- [Shape state transition data]
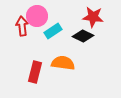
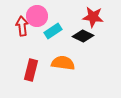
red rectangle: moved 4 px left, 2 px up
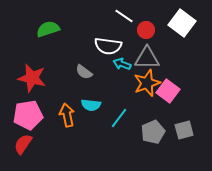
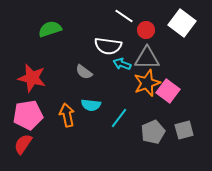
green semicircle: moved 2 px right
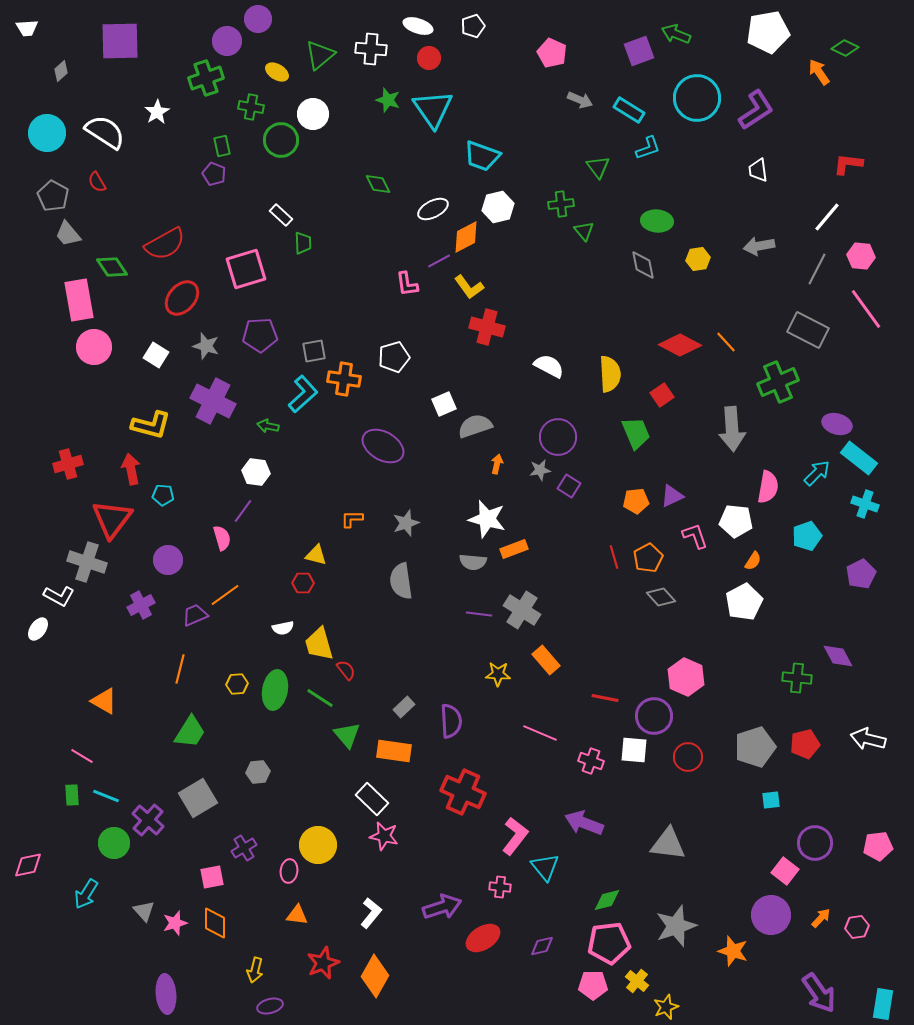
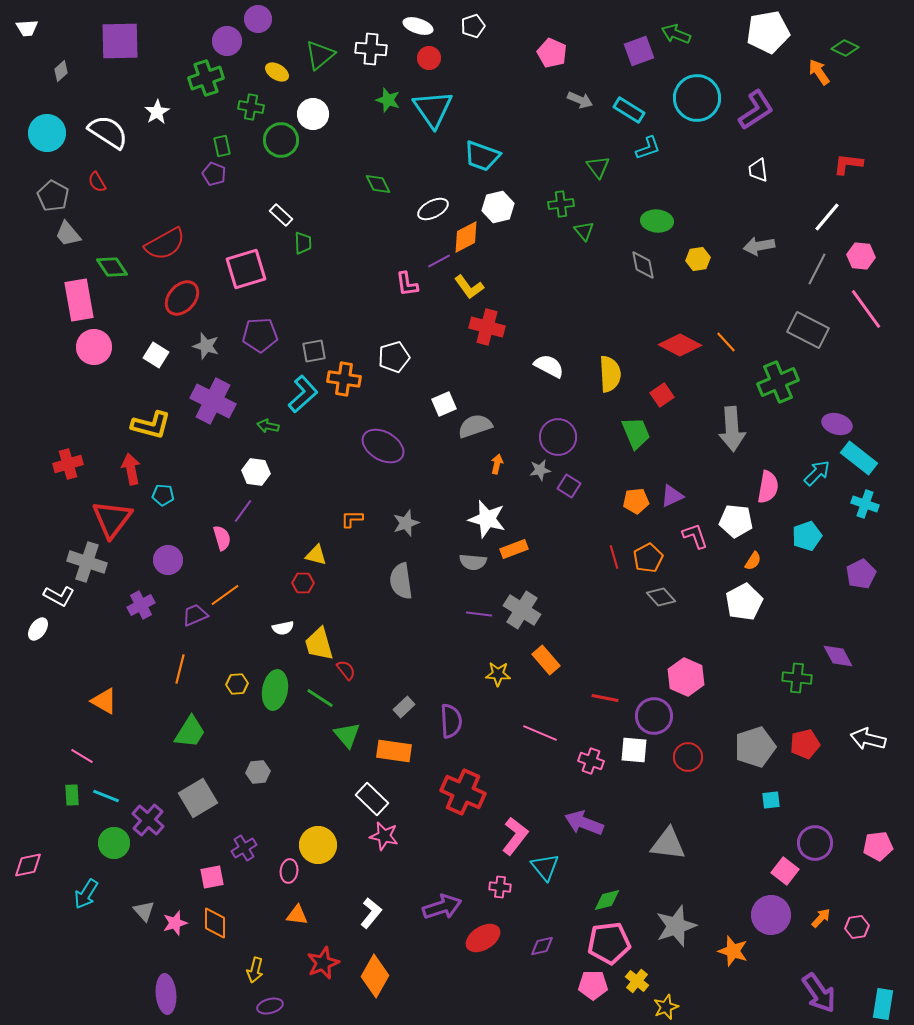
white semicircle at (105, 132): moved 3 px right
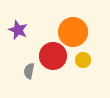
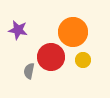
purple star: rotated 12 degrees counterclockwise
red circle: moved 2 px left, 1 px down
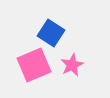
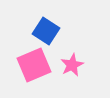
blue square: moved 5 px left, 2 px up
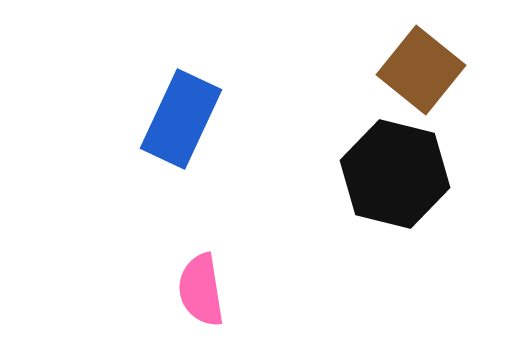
...
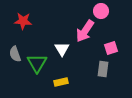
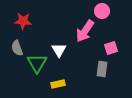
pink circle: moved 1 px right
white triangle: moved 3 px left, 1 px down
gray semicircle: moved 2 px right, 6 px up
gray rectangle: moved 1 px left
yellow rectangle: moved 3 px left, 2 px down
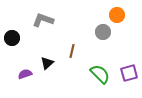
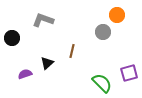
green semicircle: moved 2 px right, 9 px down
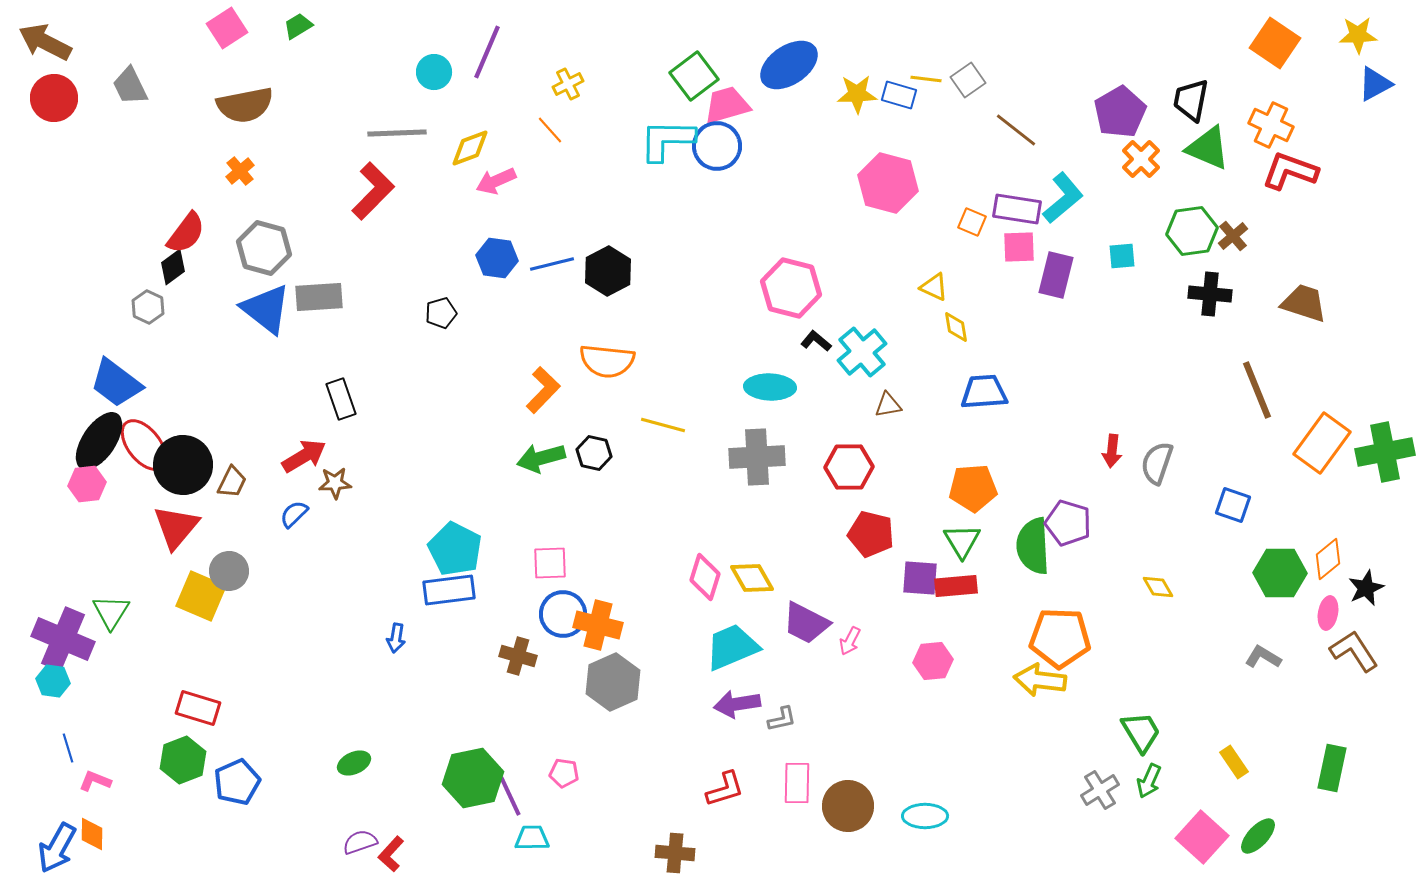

- [WHAT TO DO]
The lines to set down run from the line with "gray rectangle: moved 1 px left" up to and including the line with "green semicircle: moved 2 px right, 9 px down" in the entries above. Reproduce them exactly, with no pictures.

- [TASK ANSWER]
gray rectangle: moved 1 px left
yellow rectangle: moved 3 px left, 2 px down
green semicircle: moved 2 px right, 9 px down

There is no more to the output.